## Working data:
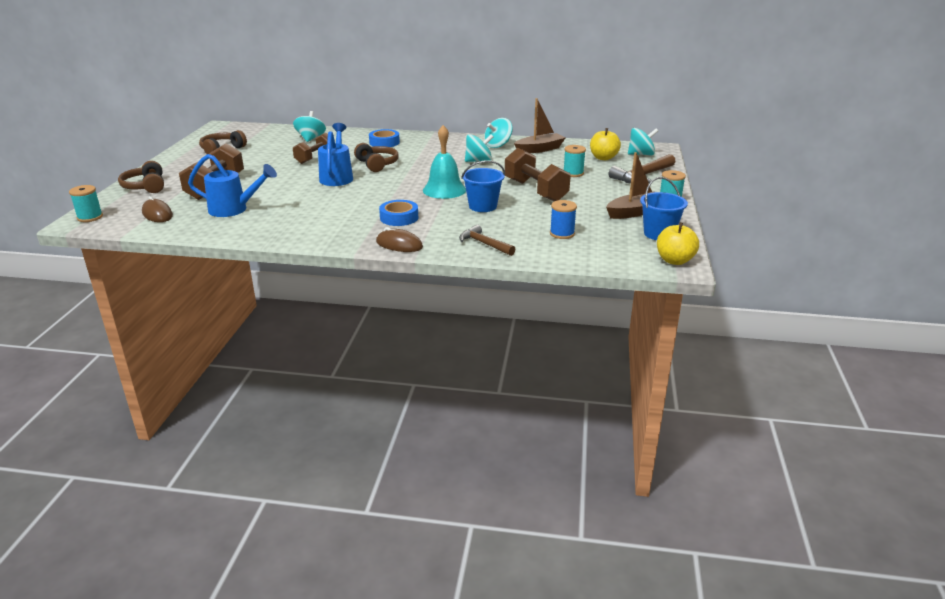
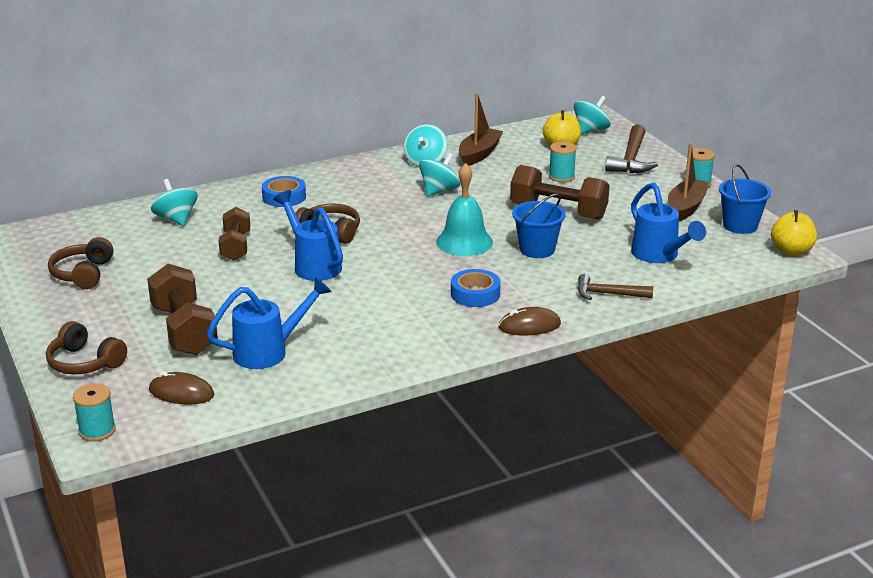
camera: 35 degrees left, 0 degrees up
(562, 234) = (659, 256): blue spool -> blue watering can

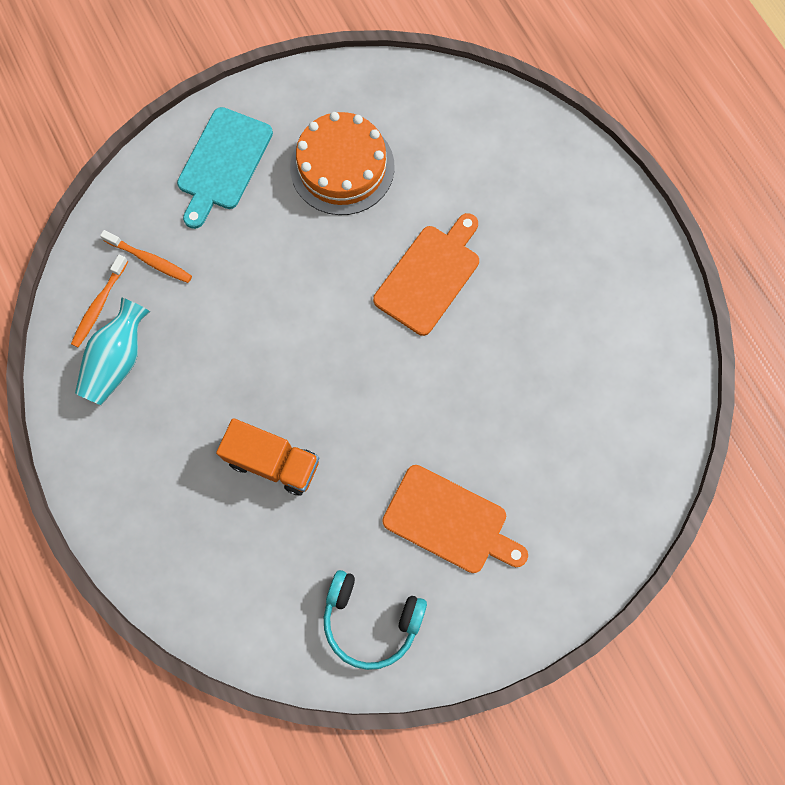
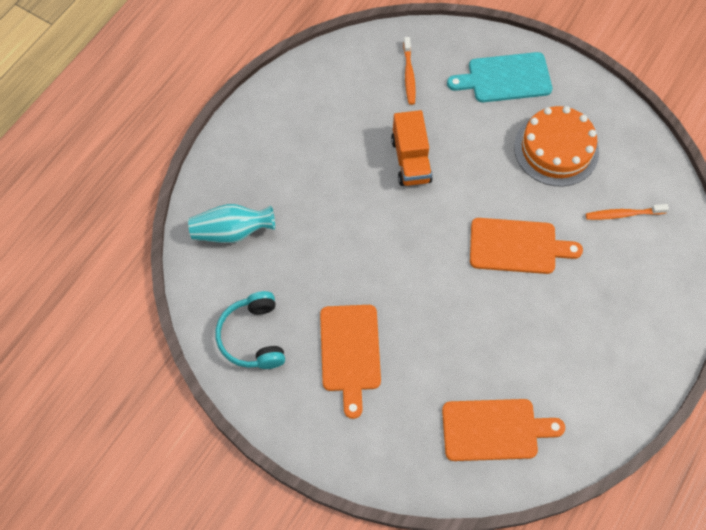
camera: 60 degrees right, 10 degrees down
(99, 305) = (360, 64): orange toothbrush -> orange toothbrush (623, 214)
(118, 360) = (331, 95): turquoise vase -> turquoise vase (232, 232)
(273, 462) = (322, 220): orange truck -> orange truck (411, 160)
(615, 422) = (494, 429): none -> orange cutting board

## Exercise details:
Set down, word for word, the full listing above, and carry over no pictures.

## Exercise output:
camera: 35 degrees left, 0 degrees up
(562, 234) = (659, 256): blue spool -> blue watering can

camera: 60 degrees right, 10 degrees down
(99, 305) = (360, 64): orange toothbrush -> orange toothbrush (623, 214)
(118, 360) = (331, 95): turquoise vase -> turquoise vase (232, 232)
(273, 462) = (322, 220): orange truck -> orange truck (411, 160)
(615, 422) = (494, 429): none -> orange cutting board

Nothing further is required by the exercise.